**What is required**:
From first line to last, print the records exactly, but leave out the pictures.

**Records provided**:

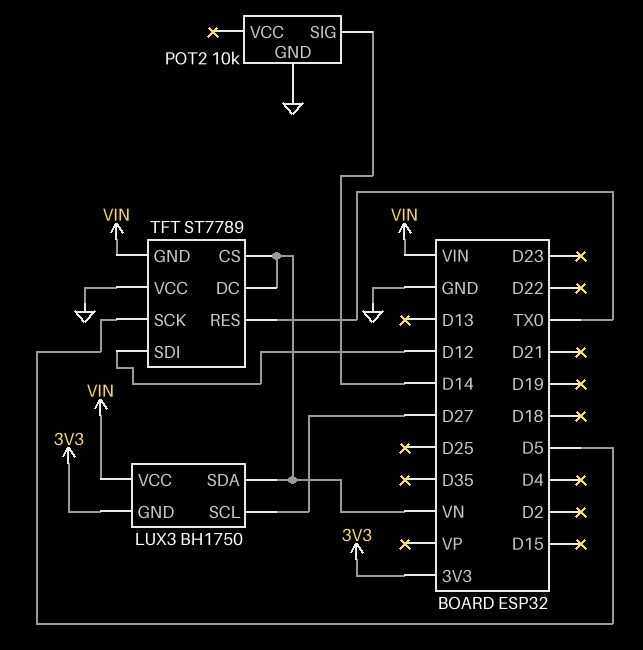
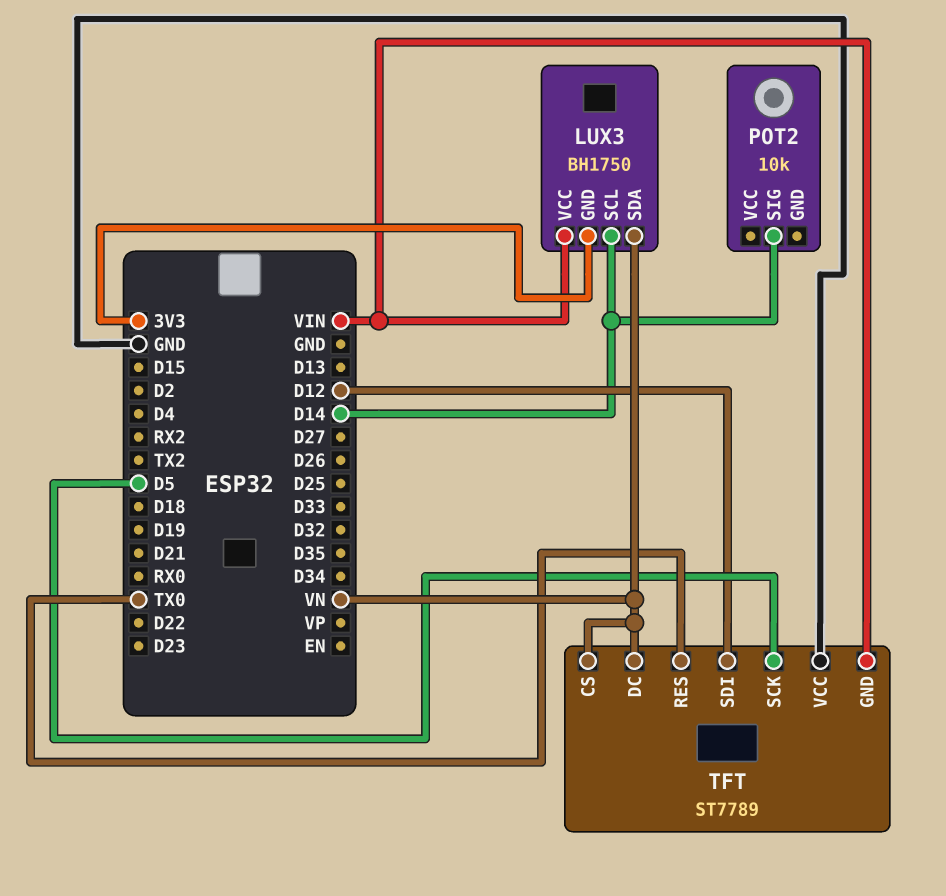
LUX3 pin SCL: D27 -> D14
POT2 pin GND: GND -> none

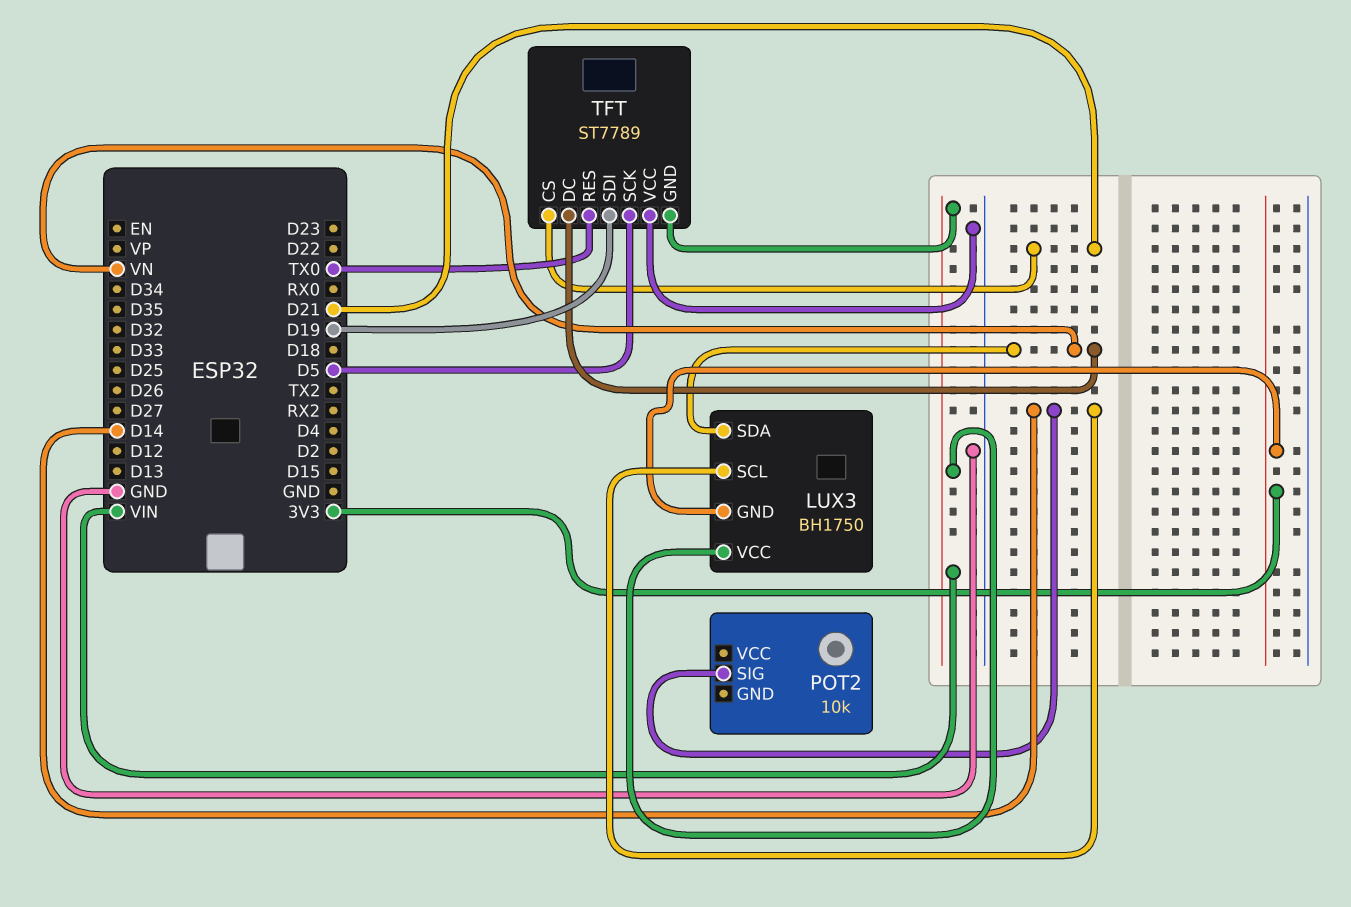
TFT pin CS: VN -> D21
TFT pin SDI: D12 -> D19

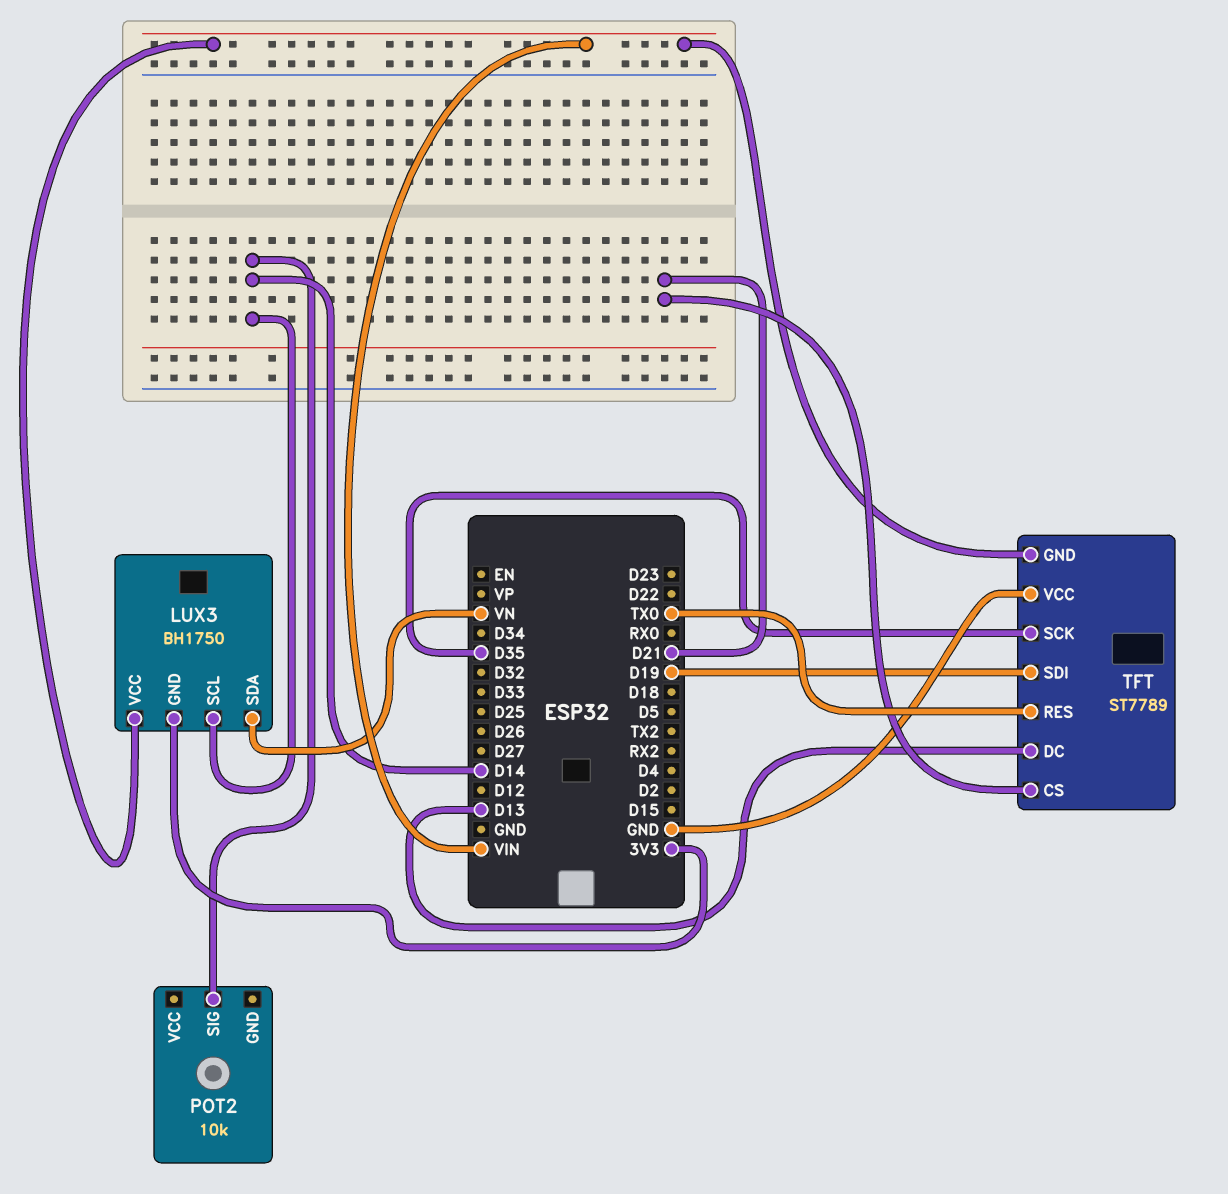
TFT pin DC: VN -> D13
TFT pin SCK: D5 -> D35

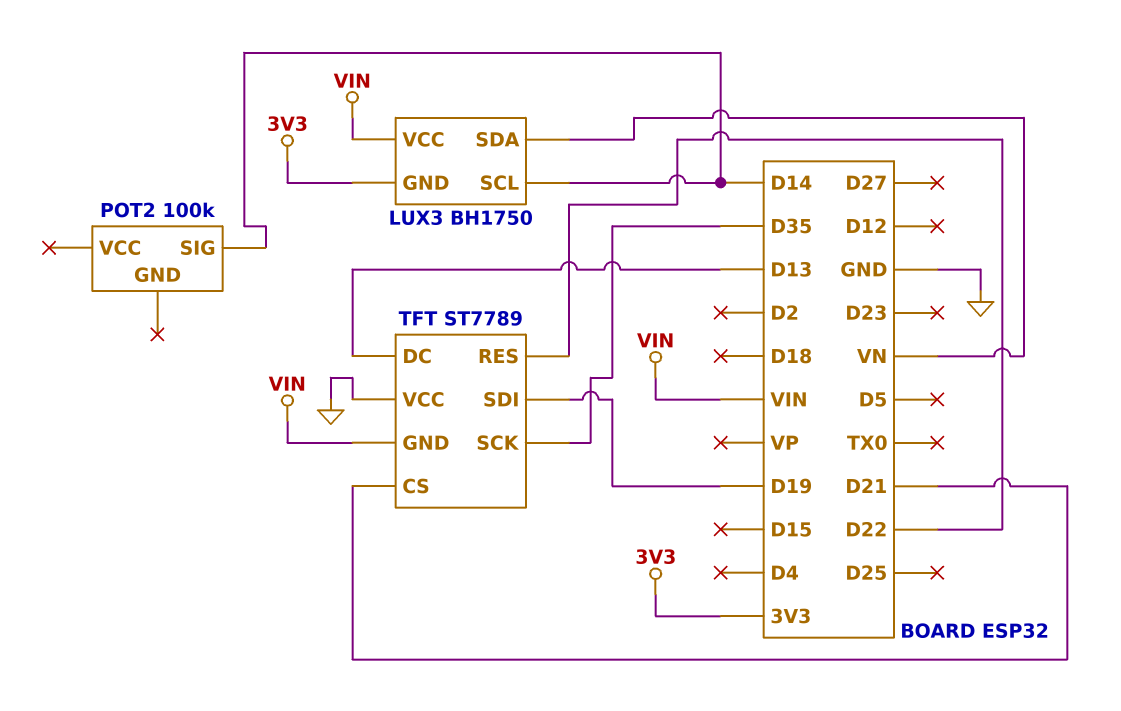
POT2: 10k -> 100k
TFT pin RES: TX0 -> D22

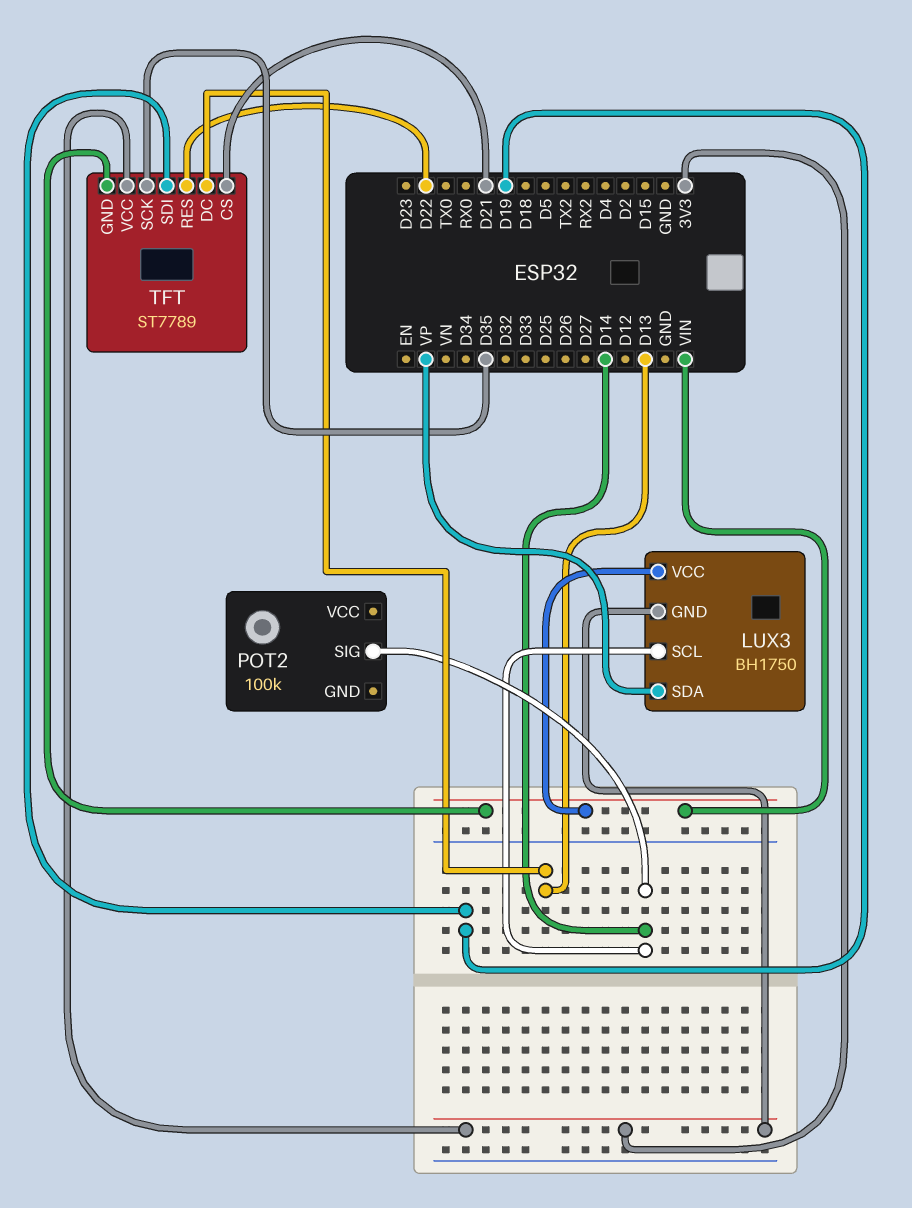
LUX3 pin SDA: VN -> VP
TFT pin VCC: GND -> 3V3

**Task response**:
LUX3 pin SCL: D27 -> D14
POT2 pin GND: GND -> none

TFT pin CS: VN -> D21
TFT pin SDI: D12 -> D19

TFT pin DC: VN -> D13
TFT pin SCK: D5 -> D35

POT2: 10k -> 100k
TFT pin RES: TX0 -> D22

LUX3 pin SDA: VN -> VP
TFT pin VCC: GND -> 3V3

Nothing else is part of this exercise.